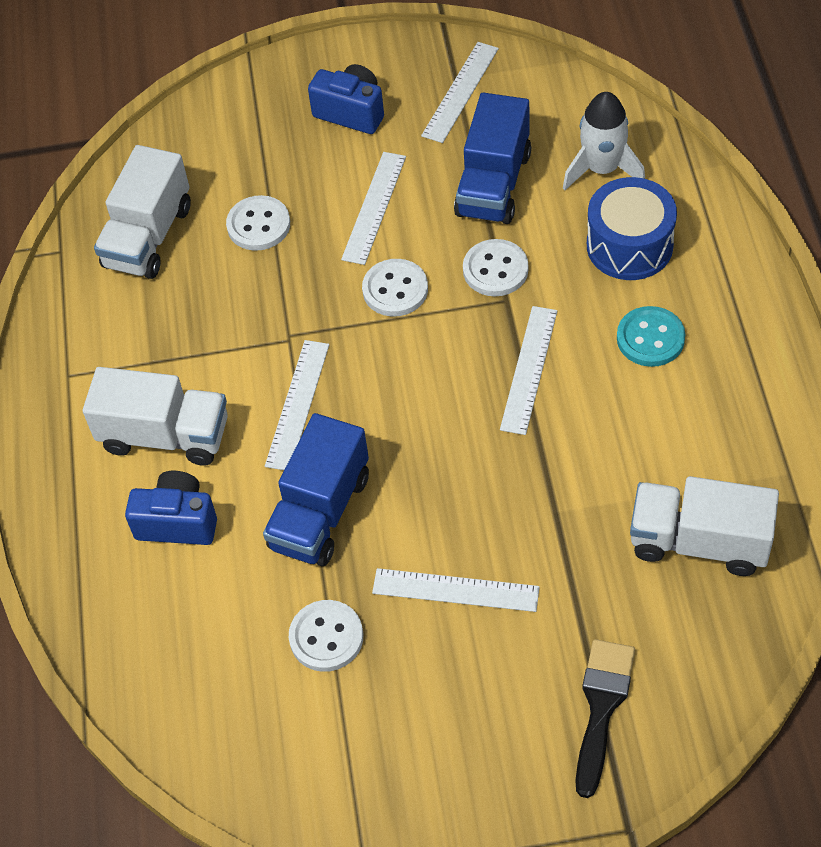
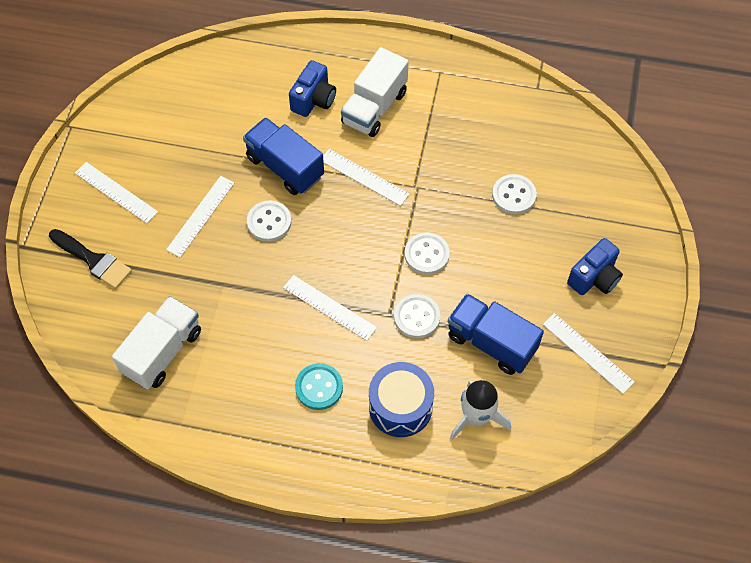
camera: 105 degrees right, 5 degrees up
white truck [94,145,191,279] -> none
white button [289,600,363,672] -> white button moved to [247,200,291,242]
white ruler [341,152,406,265] -> white ruler moved to [75,162,158,223]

##############################

## Your task
Replicate the material above verbatim; images stay out of the copy.

## Exercise answer
camera: 105 degrees right, 5 degrees up
white truck [94,145,191,279] -> none
white button [289,600,363,672] -> white button moved to [247,200,291,242]
white ruler [341,152,406,265] -> white ruler moved to [75,162,158,223]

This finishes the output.